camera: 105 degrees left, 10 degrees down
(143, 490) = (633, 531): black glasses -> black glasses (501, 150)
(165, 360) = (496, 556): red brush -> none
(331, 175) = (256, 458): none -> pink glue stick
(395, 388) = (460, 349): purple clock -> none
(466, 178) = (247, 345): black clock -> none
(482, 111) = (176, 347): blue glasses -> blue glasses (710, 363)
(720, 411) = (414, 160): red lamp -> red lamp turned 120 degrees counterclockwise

--

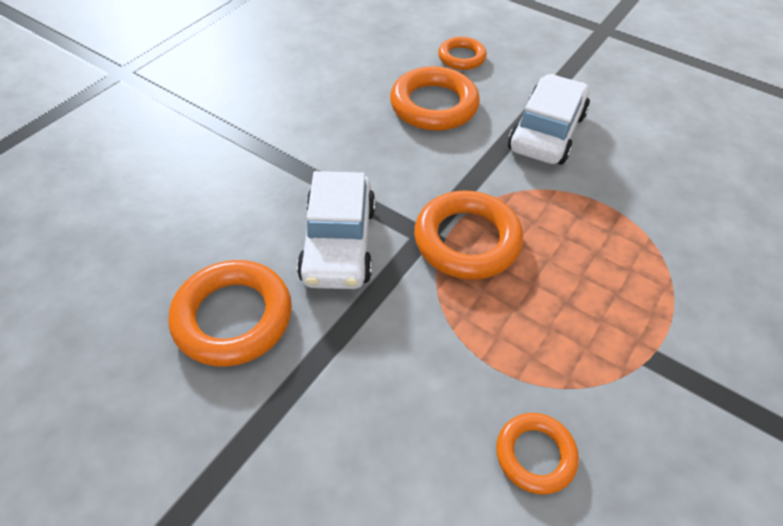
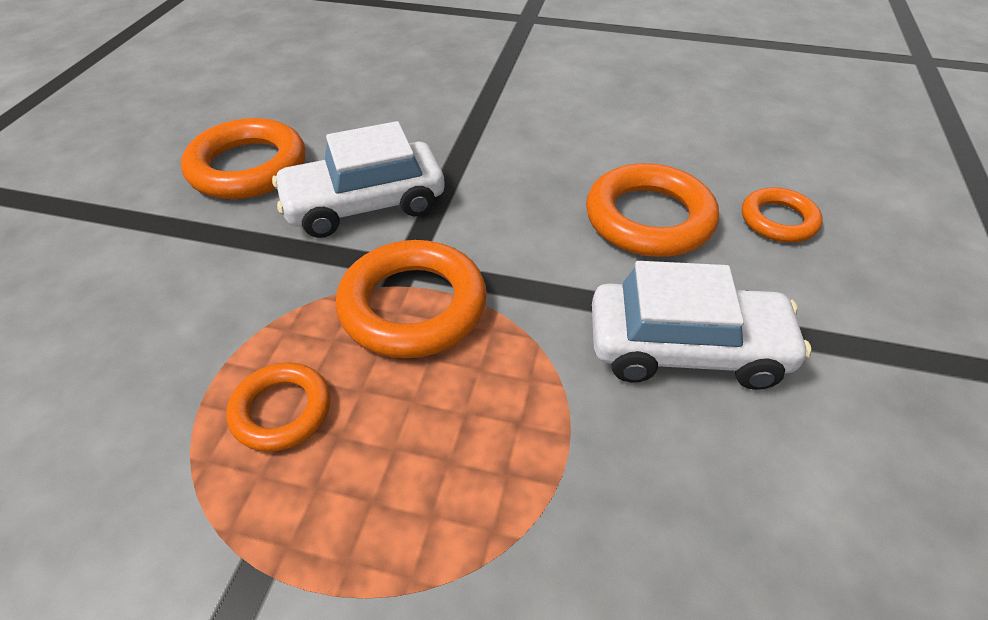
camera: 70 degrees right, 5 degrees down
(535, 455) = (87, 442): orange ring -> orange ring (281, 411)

--

Look above for the line with "(331, 175) = (256, 458): none"; retype exactly that line, every line after it up to the line with "(720, 411) = (414, 160): red", and that line too, nothing else.

> Solved exercise
(331, 175) = (256, 458): none -> pink glue stick
(395, 388) = (460, 349): purple clock -> none
(466, 178) = (247, 345): black clock -> none
(482, 111) = (176, 347): blue glasses -> blue glasses (710, 363)
(720, 411) = (414, 160): red lamp -> red lamp turned 120 degrees counterclockwise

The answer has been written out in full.